● **TASK TO COMPLETE**
Go through the entries and copy every line that has the string "Contacts" in it.

Object displacement listings
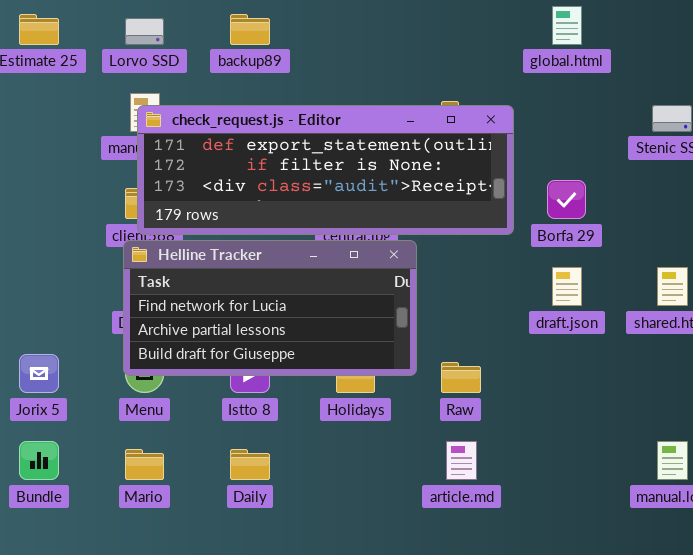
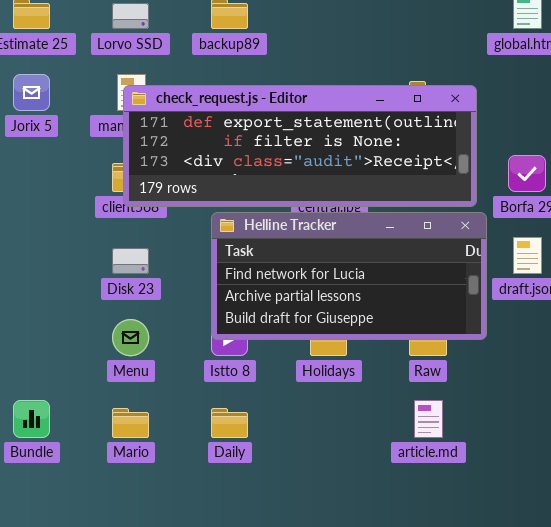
Helline Tracker: [123,240,417,376] -> [211,212,487,340], moved
Jorix 5: [19,354,59,393] -> [13,74,50,111], moved

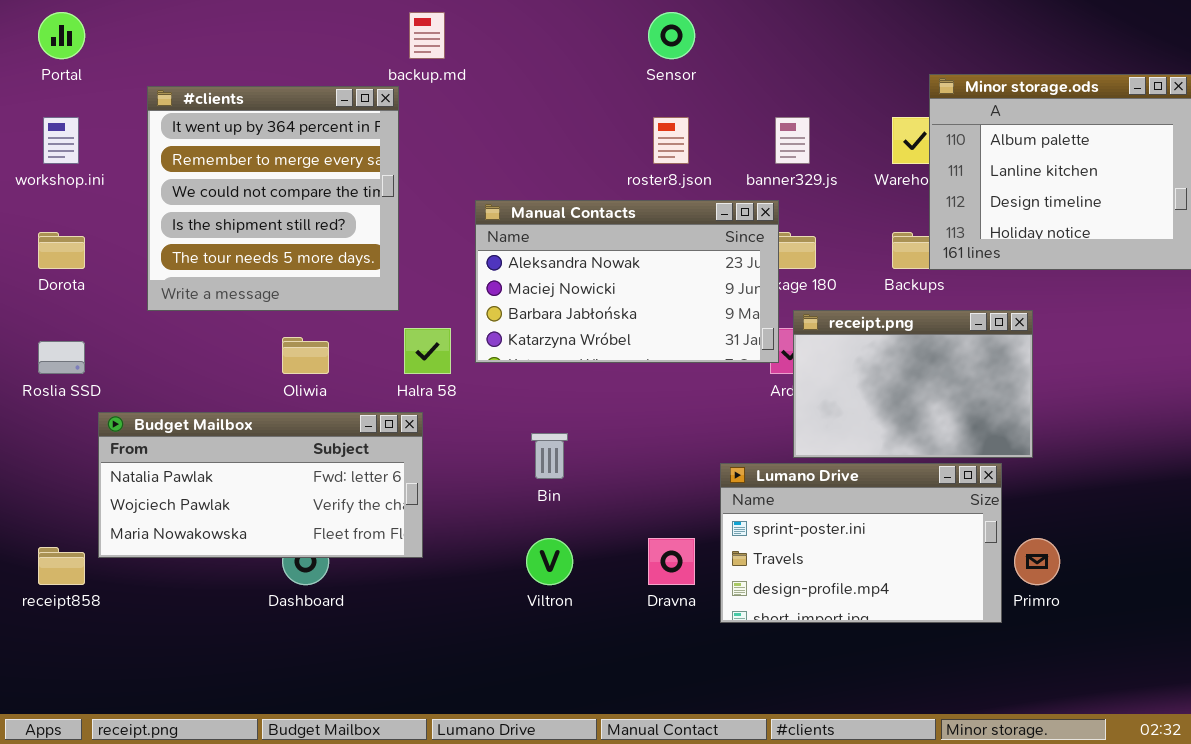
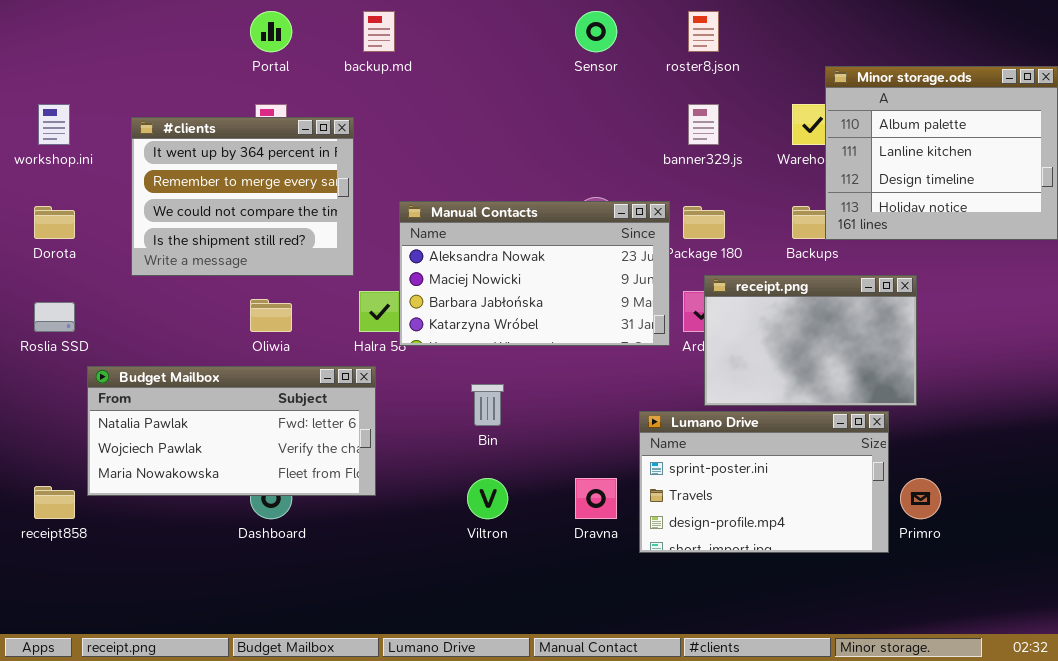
Portal: [38,12,85,59] -> [250,11,292,52], moved
#clients: [147,86,399,311] -> [131,117,354,276], resized
roster8.json: [653,117,689,164] -> [688,11,719,52], moved
Manual Contacts: [475,200,779,363] -> [399,201,670,346], moved

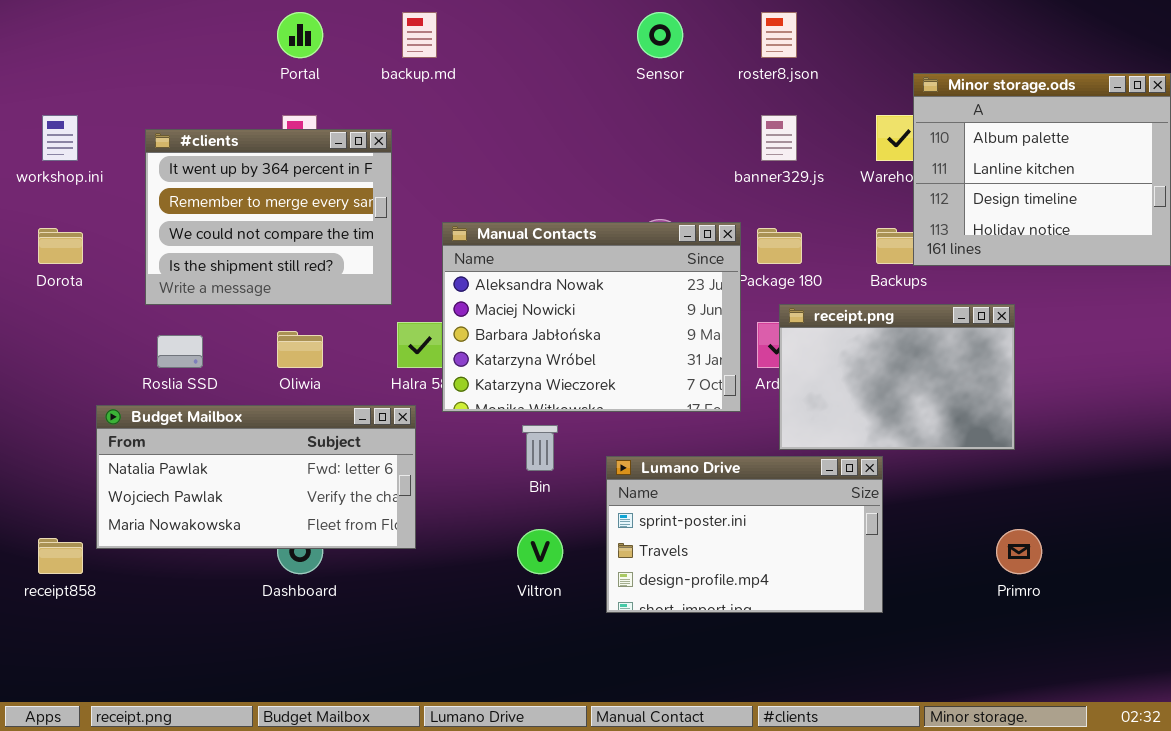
Manual Contacts: [399,201,670,346] -> [442,222,741,412], resized
Roslia SSD: [34,302,75,332] -> [157,335,203,368], moved
Lumano Drive: [639,411,889,553] -> [606,456,883,613], moved

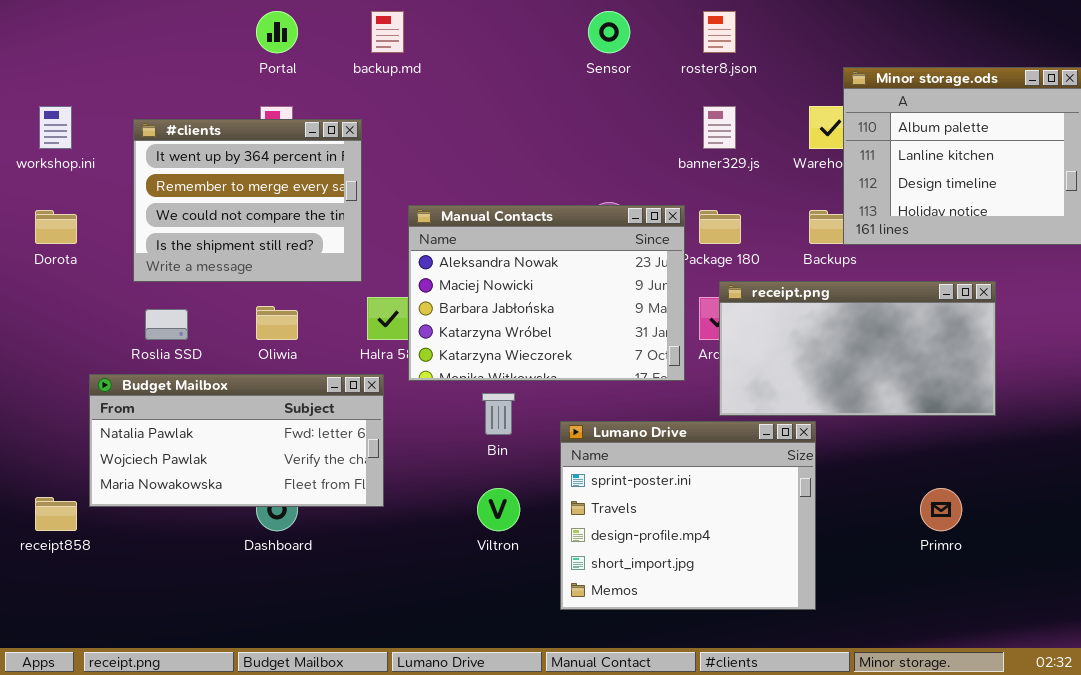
receipt.png: [779,304,1015,450] -> [719,281,996,416], resized
Lumano Drive: [606,456,883,613] -> [560,421,816,610], resized

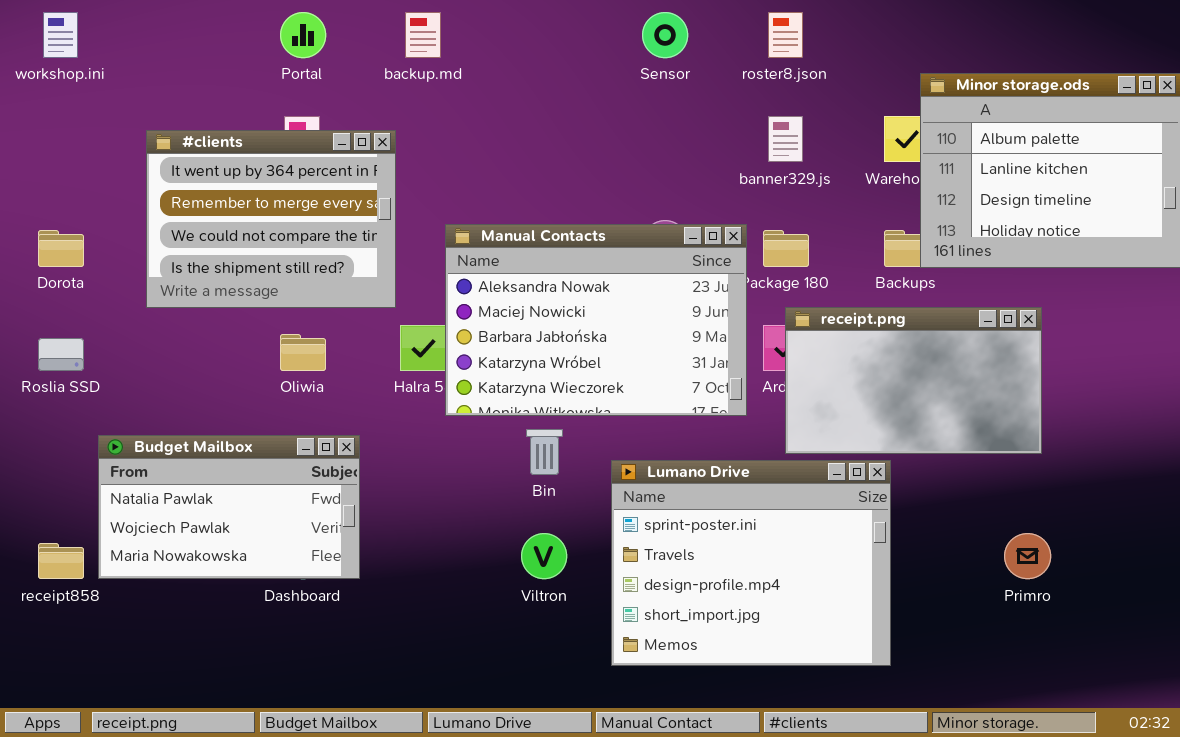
workshop.ini: [39,106,72,149] -> [43,12,78,58], moved
receipt.png: [719,281,996,416] -> [785,307,1042,454], resized
Roslia SSD: [145,309,188,340] -> [38,338,84,371], moved
Budget Mailbox: [89,374,384,507] -> [98,435,360,579], moved, resized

● **RESPONSE FOR THIS EXERCISE**
Manual Contacts: [475,200,779,363] -> [399,201,670,346], moved
Manual Contacts: [399,201,670,346] -> [442,222,741,412], resized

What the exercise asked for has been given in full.